▶ WHAT IS BEING ASKED: Every line below between the line holding "white rolling pin: [250,116,408,163]" and the line holding "black cactus: [223,93,279,173]", inclusive, should be repeated exactly, and all other lines omitted.

▶ RECORDS FOR THE EXERCISE:
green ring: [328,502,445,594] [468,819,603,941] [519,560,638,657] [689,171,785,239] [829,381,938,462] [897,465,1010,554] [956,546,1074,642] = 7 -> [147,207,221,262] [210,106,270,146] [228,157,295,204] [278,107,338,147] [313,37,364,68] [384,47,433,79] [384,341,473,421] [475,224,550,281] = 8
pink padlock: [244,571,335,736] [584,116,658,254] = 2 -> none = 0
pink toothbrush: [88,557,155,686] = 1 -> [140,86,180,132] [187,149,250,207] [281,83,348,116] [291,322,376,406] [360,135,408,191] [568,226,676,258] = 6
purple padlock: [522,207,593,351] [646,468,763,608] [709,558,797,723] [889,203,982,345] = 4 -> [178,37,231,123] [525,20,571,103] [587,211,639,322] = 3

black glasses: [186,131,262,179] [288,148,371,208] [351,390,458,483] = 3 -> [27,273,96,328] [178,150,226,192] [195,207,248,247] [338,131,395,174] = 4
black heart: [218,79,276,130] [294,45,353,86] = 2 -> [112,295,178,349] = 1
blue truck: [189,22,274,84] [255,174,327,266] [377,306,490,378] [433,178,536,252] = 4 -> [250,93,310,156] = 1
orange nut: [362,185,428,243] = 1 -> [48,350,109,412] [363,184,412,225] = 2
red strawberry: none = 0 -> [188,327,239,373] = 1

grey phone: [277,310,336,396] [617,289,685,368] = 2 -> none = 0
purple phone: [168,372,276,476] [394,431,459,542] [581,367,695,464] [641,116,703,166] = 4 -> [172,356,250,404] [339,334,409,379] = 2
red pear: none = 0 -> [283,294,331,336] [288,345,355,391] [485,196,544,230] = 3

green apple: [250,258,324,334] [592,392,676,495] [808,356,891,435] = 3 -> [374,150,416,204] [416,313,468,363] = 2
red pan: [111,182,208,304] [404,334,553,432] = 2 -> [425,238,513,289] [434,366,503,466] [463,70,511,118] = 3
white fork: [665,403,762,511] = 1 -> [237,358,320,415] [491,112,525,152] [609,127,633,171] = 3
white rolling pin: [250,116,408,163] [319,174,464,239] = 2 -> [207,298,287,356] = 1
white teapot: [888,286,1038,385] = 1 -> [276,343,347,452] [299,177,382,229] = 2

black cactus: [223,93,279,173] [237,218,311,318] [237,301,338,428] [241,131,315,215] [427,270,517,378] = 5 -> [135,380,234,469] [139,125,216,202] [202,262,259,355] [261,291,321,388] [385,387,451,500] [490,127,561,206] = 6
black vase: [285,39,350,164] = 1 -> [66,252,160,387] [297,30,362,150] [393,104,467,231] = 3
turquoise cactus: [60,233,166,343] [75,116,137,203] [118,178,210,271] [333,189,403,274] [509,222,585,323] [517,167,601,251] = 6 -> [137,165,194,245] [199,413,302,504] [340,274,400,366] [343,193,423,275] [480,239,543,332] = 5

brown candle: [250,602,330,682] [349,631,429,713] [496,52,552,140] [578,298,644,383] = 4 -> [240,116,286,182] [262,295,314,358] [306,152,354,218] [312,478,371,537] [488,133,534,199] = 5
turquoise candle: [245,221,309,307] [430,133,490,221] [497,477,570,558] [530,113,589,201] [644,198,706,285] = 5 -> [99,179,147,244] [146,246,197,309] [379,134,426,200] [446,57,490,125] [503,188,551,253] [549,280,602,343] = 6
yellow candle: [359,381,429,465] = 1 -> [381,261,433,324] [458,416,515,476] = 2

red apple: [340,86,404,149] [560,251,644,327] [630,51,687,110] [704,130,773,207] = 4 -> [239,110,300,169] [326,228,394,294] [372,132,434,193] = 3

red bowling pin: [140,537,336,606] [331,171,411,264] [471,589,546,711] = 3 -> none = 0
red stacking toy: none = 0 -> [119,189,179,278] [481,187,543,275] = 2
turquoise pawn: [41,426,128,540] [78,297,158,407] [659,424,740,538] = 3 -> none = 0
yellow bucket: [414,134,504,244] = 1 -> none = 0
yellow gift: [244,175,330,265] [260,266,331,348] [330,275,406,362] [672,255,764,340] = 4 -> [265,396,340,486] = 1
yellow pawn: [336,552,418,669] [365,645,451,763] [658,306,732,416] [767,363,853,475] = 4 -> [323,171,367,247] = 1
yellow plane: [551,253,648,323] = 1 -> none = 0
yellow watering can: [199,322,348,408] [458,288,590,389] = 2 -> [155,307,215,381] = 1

▶ EXERCISE OUTPUT:
white rolling pin: [250,116,408,163] [319,174,464,239] = 2 -> [207,298,287,356] = 1
white teapot: [888,286,1038,385] = 1 -> [276,343,347,452] [299,177,382,229] = 2

black cactus: [223,93,279,173] [237,218,311,318] [237,301,338,428] [241,131,315,215] [427,270,517,378] = 5 -> [135,380,234,469] [139,125,216,202] [202,262,259,355] [261,291,321,388] [385,387,451,500] [490,127,561,206] = 6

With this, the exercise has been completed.